Give back exactly the stretch of data below from the line holding "pink slope I7:K9" through the line holding "brown tile N4", both ends included, and leave the remaining lines out.

(Beginning of Input for this task)

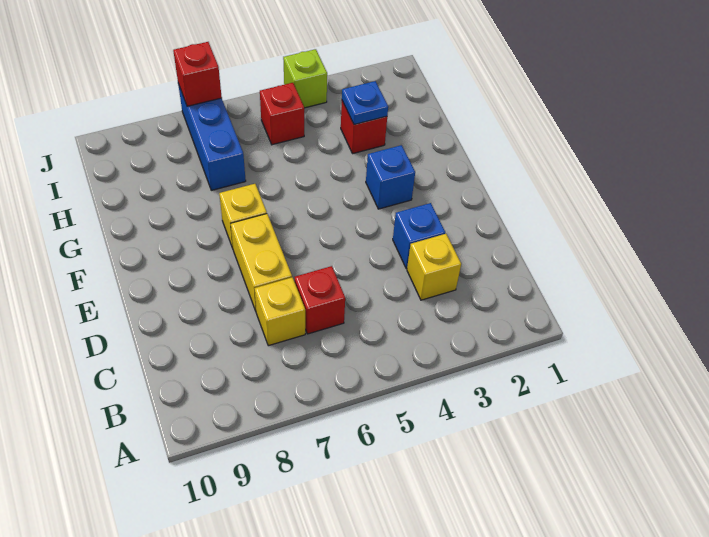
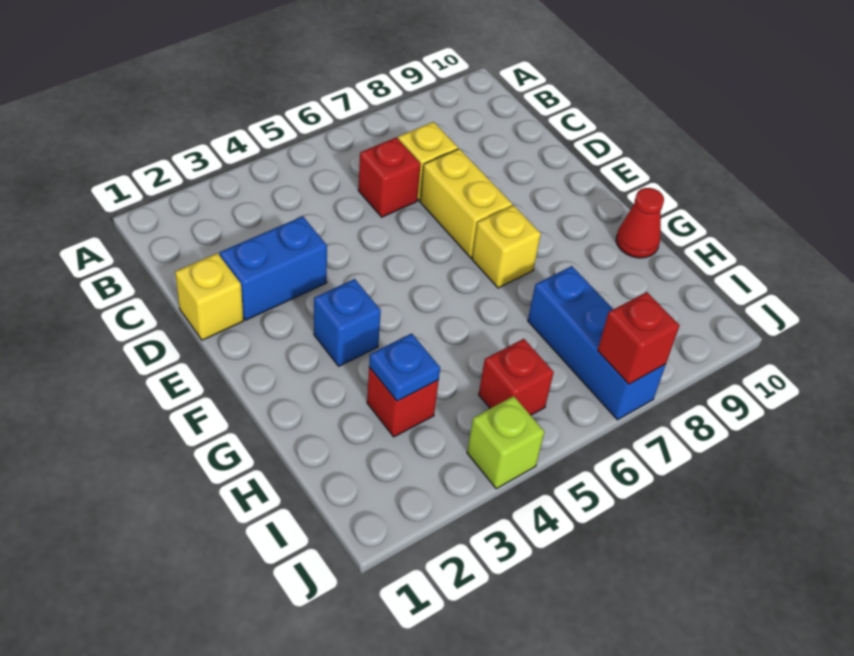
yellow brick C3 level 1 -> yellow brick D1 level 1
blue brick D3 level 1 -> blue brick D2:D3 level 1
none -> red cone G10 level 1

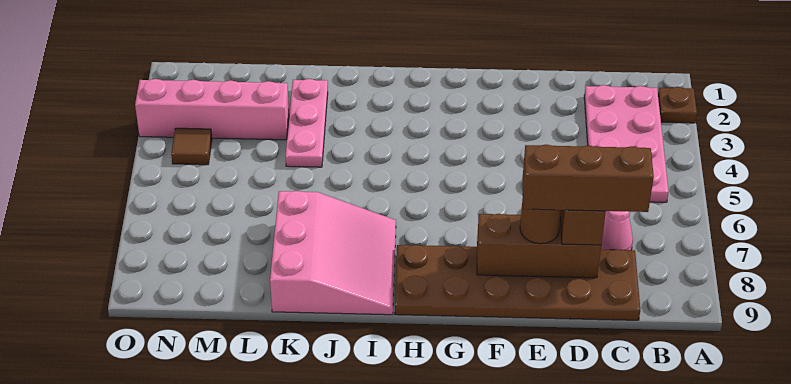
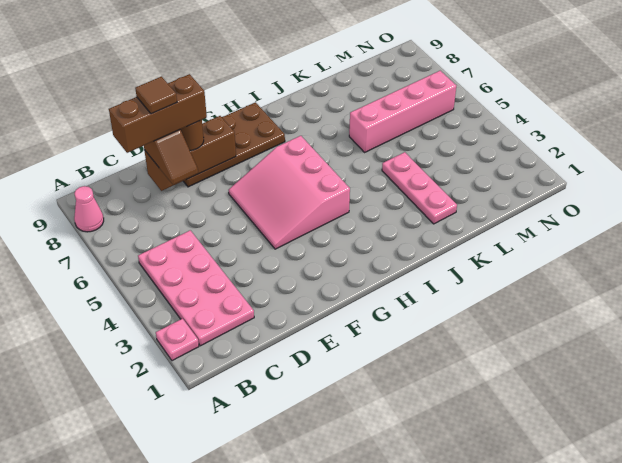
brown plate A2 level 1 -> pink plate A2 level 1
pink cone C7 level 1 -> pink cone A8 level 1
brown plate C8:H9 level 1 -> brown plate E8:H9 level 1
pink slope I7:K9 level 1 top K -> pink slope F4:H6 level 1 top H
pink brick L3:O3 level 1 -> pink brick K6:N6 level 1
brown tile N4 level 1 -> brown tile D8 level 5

(End of Input for this task)
(Beginning of Input for this task)

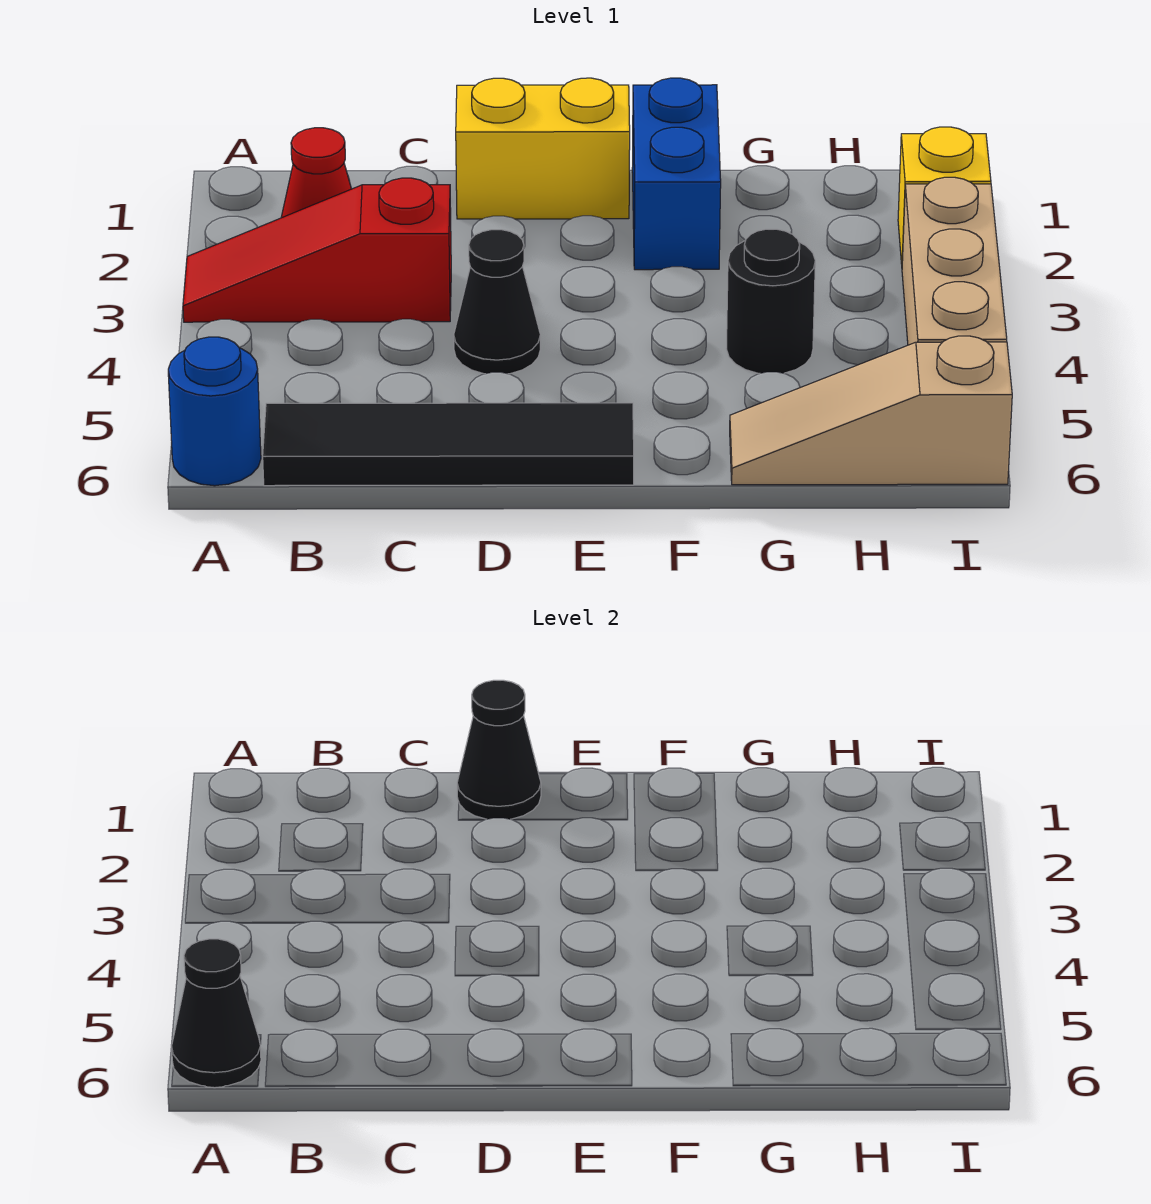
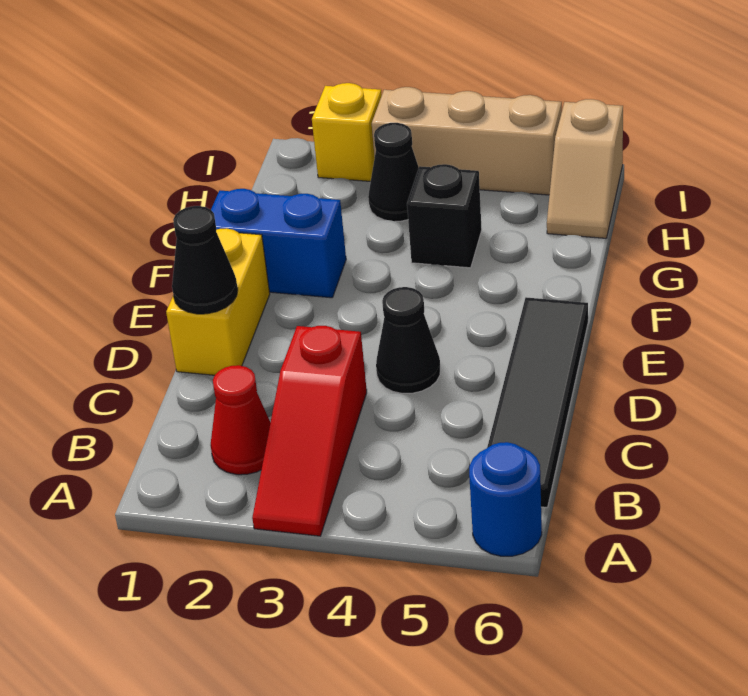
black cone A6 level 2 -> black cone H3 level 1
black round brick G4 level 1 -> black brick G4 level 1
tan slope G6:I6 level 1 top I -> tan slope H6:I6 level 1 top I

(End of Input for this task)
(Beginning of Input for this task)

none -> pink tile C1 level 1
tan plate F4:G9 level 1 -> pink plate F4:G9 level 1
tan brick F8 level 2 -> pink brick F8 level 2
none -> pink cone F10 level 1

(End of Input for this task)

== Answer box ==
pink slope I7:K9 level 1 top K -> pink slope F4:H6 level 1 top H
pink brick L3:O3 level 1 -> pink brick K6:N6 level 1
brown tile N4 level 1 -> brown tile D8 level 5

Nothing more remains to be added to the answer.